WORK REQUIRED: Transcribe only part of the material below: the lines from the one containing "C5: none -> 10nF (DGND, MID)" through the one containing "V2: 6V (plus", inclusive, exactly as written.

RECORD SET:

·····

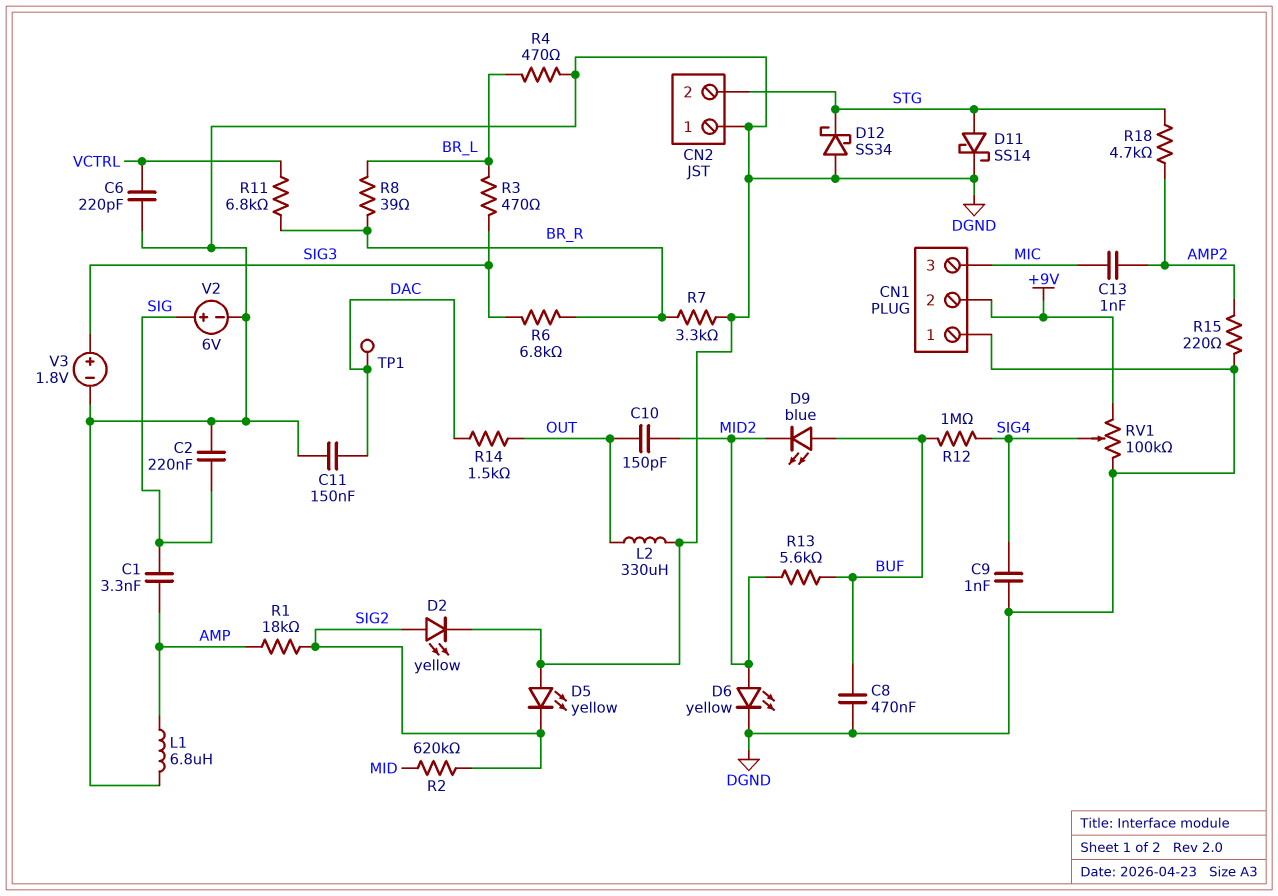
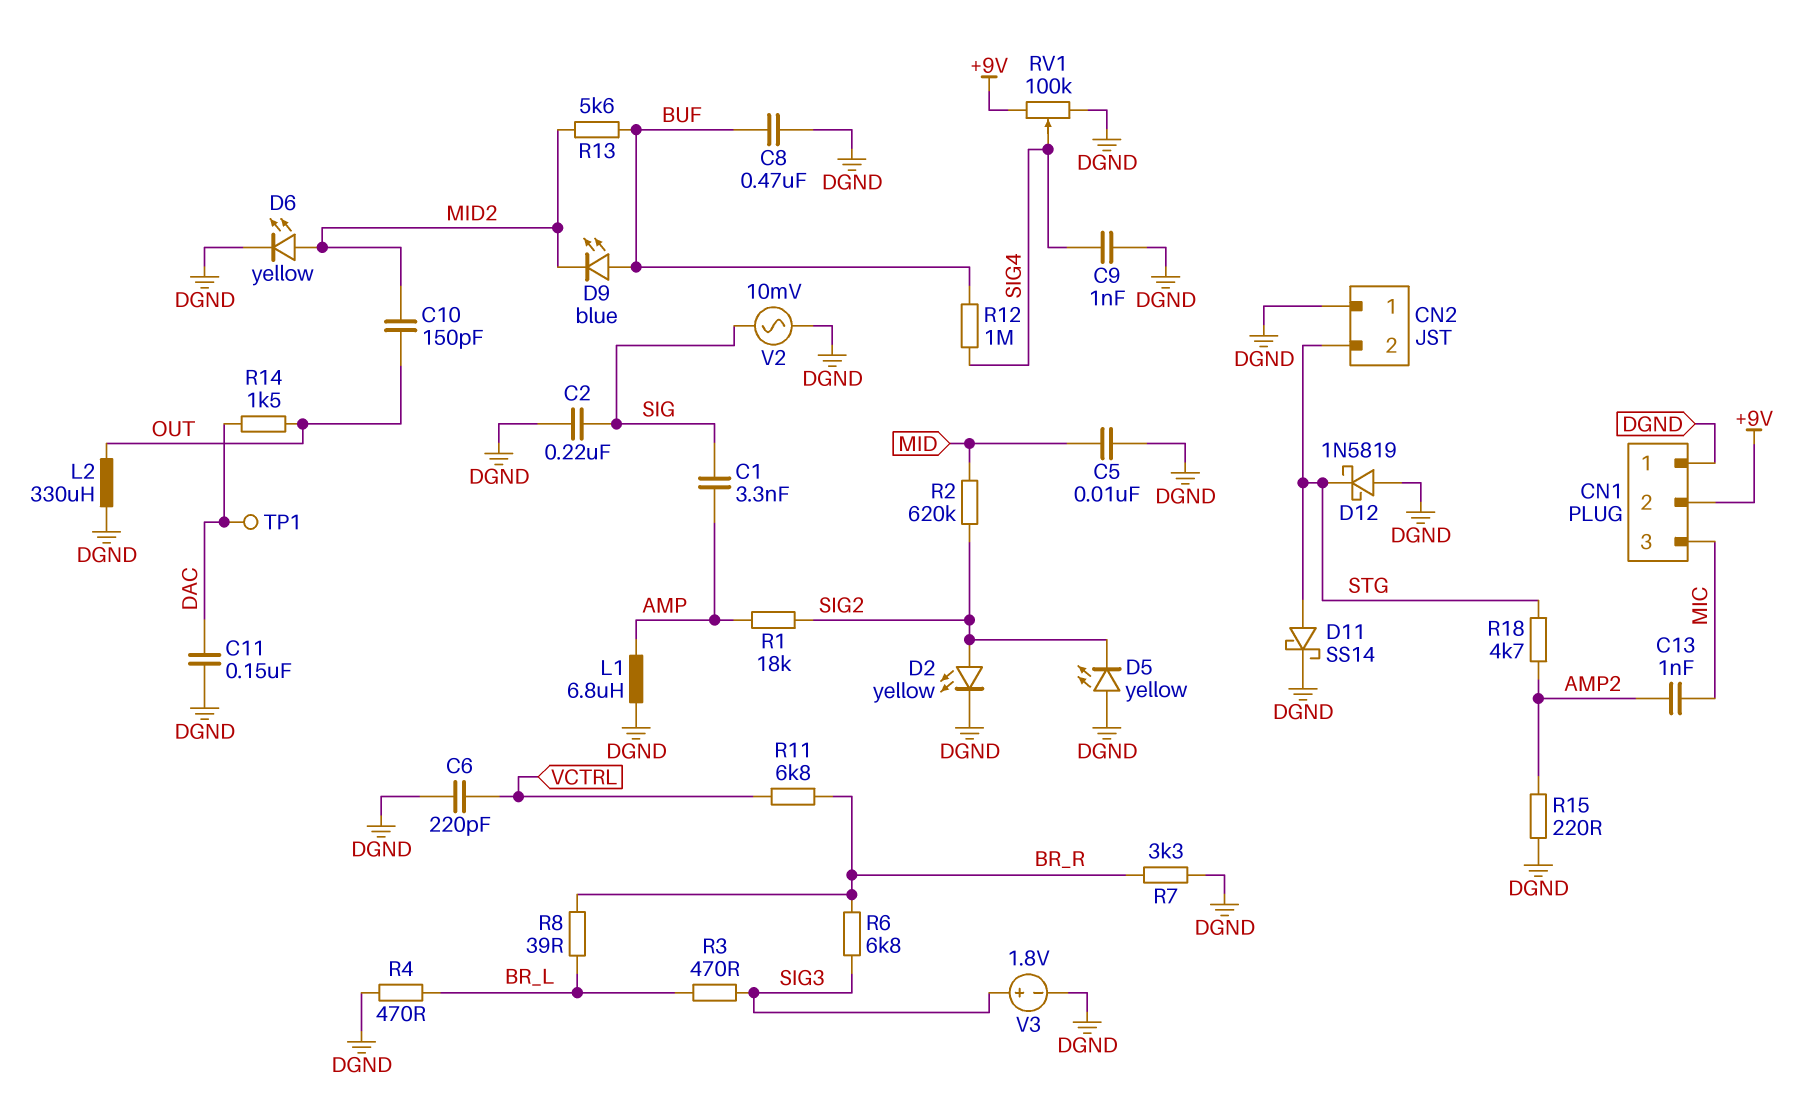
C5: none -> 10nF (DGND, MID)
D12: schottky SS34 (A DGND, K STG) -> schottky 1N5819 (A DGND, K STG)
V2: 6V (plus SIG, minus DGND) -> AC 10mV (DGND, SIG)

·····

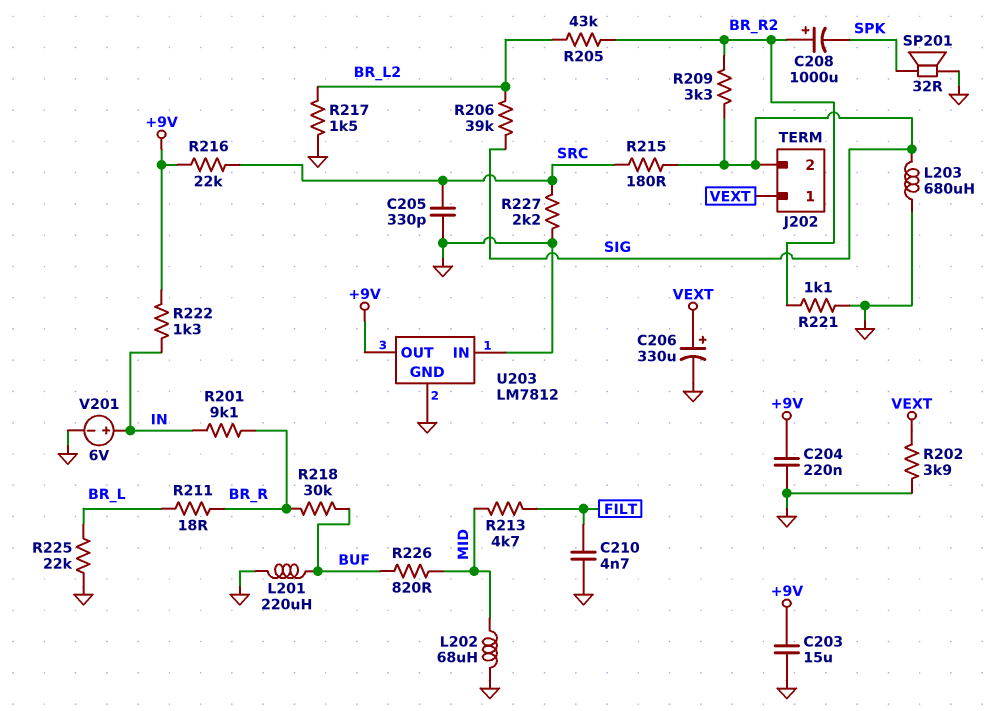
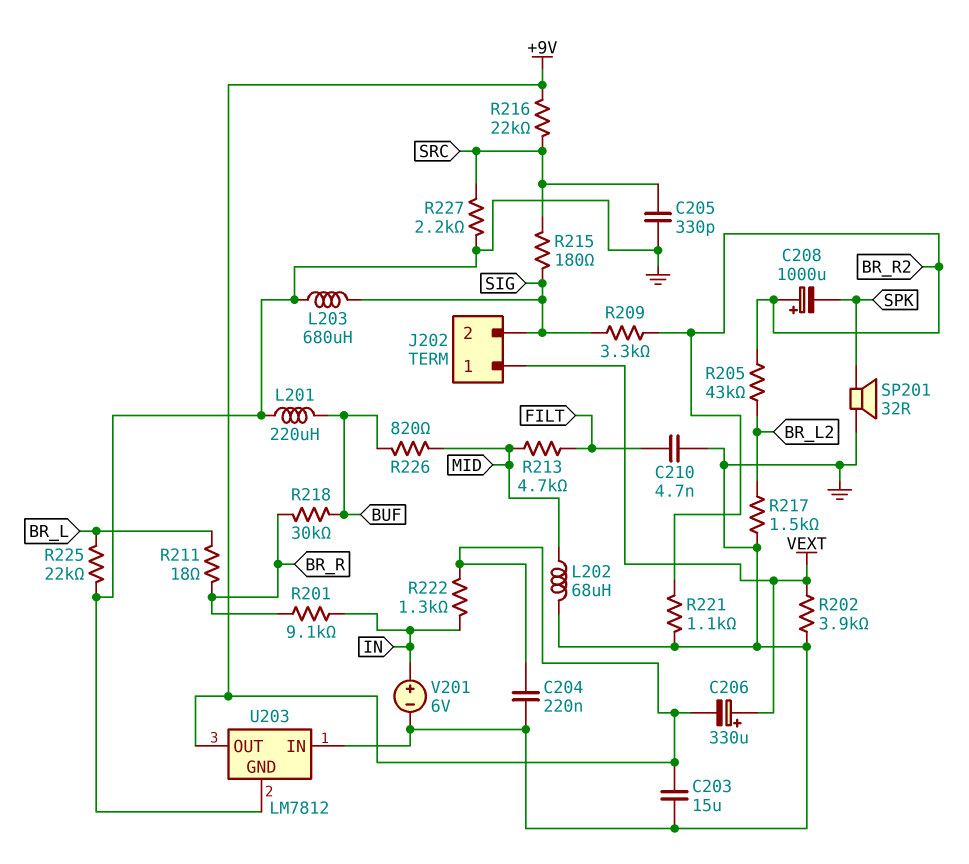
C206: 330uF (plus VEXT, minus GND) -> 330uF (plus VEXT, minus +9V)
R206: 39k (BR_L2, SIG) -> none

·····

RESPONSE FOR THIS EXERCISE:
C5: none -> 10nF (DGND, MID)
D12: schottky SS34 (A DGND, K STG) -> schottky 1N5819 (A DGND, K STG)
V2: 6V (plus SIG, minus DGND) -> AC 10mV (DGND, SIG)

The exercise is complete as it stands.